Problem to solve —
Below are records that should be duplicated exactly, with no image retained.
(Record excerpts begins)
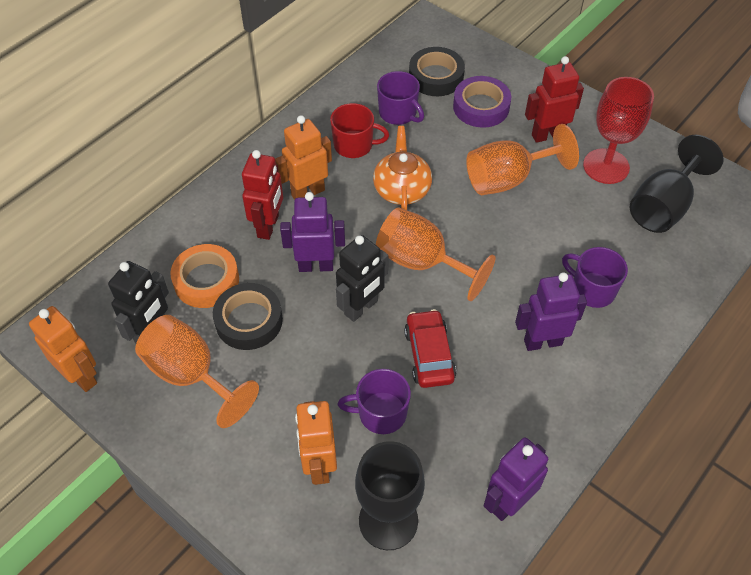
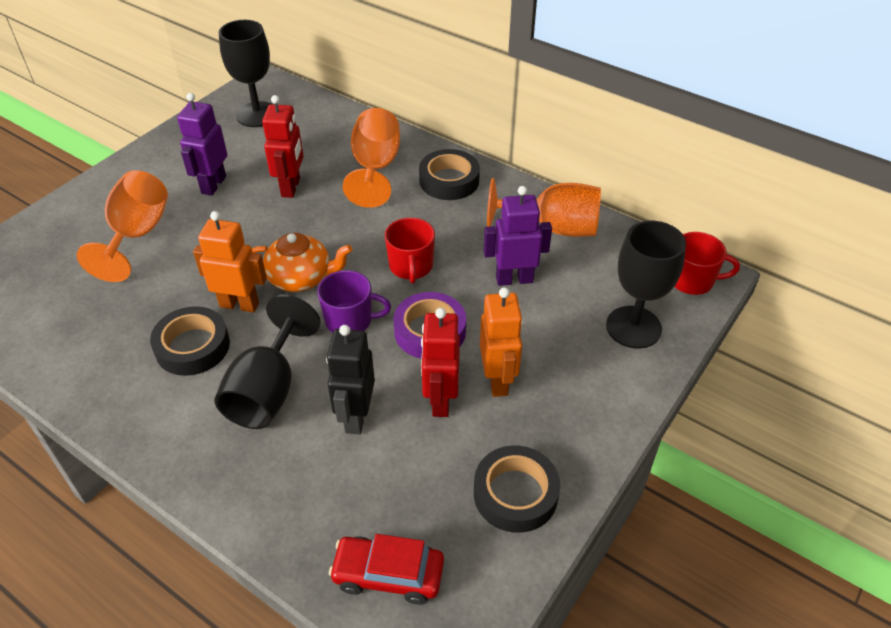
black goblet: 2 -> 3
black robot: 2 -> 1
black tape: 2 -> 3
orange robot: 3 -> 2
orange tape: 1 -> 0
purple mug: 3 -> 1
purple robot: 3 -> 2
red goblet: 1 -> 0
red mug: 1 -> 2

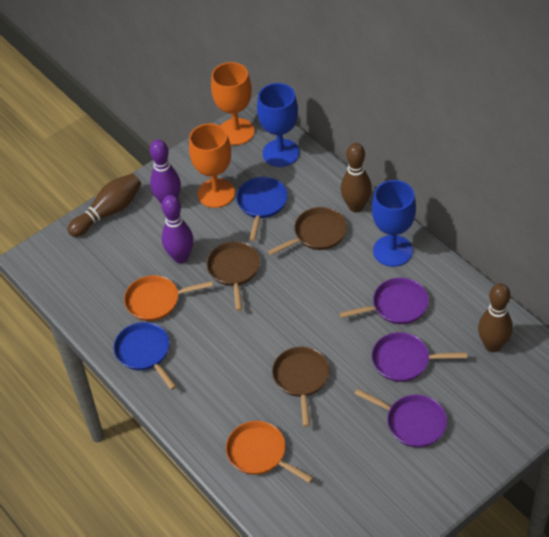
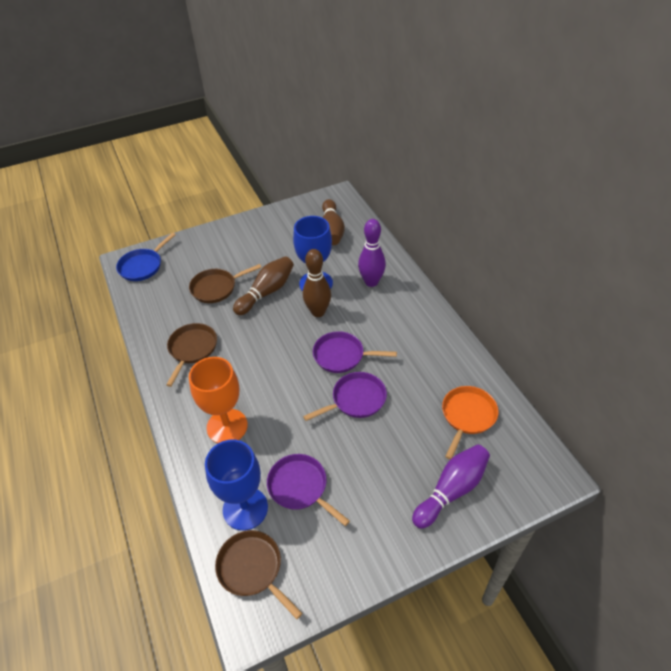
blue pan: 2 -> 1
orange goblet: 2 -> 1
orange pan: 2 -> 1

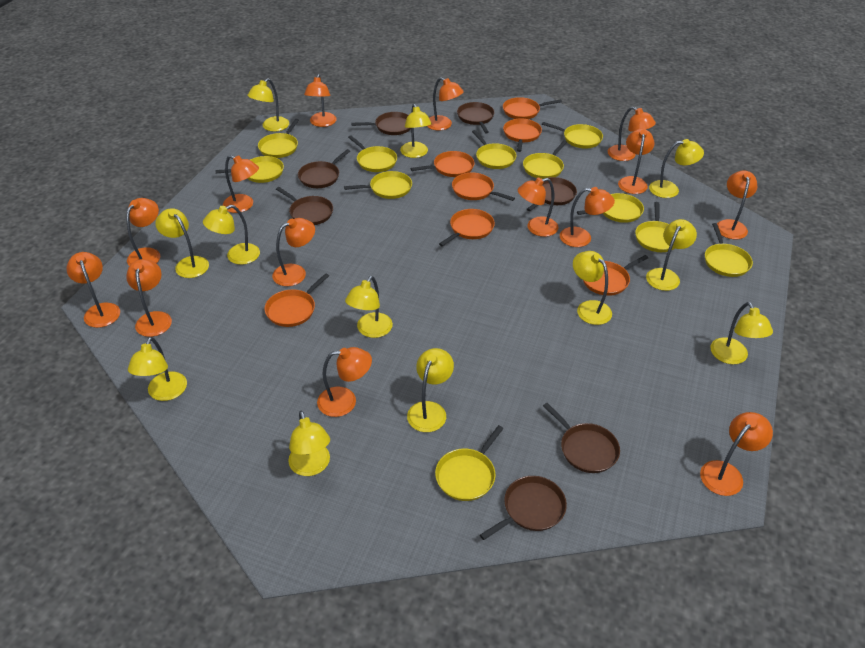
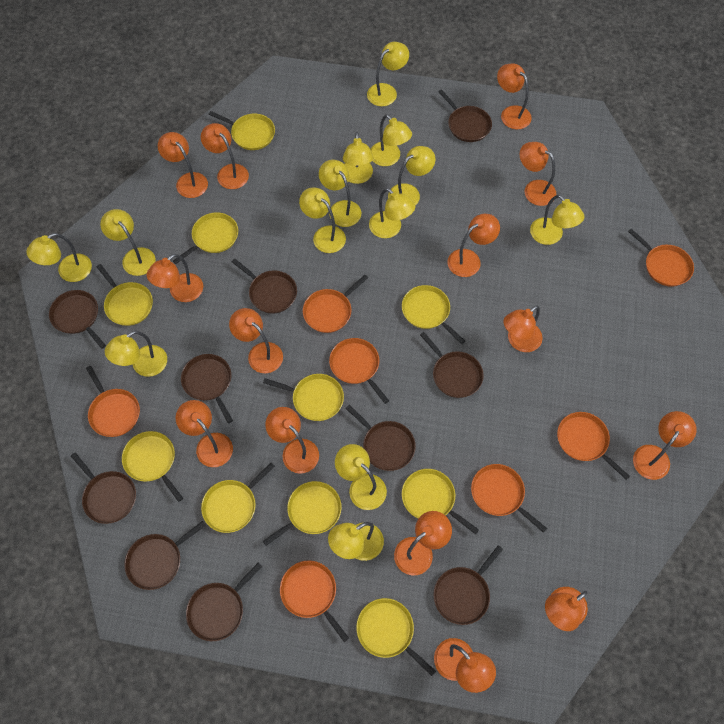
brown pan: 7 -> 10
yellow lamp: 12 -> 13
yellow pan: 11 -> 10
(Record excerpts ends)
Written reply —
black goblet: 2 -> 3
black robot: 2 -> 1
black tape: 2 -> 3
orange robot: 3 -> 2
orange tape: 1 -> 0
purple mug: 3 -> 1
purple robot: 3 -> 2
red goblet: 1 -> 0
red mug: 1 -> 2

blue pan: 2 -> 1
orange goblet: 2 -> 1
orange pan: 2 -> 1

brown pan: 7 -> 10
yellow lamp: 12 -> 13
yellow pan: 11 -> 10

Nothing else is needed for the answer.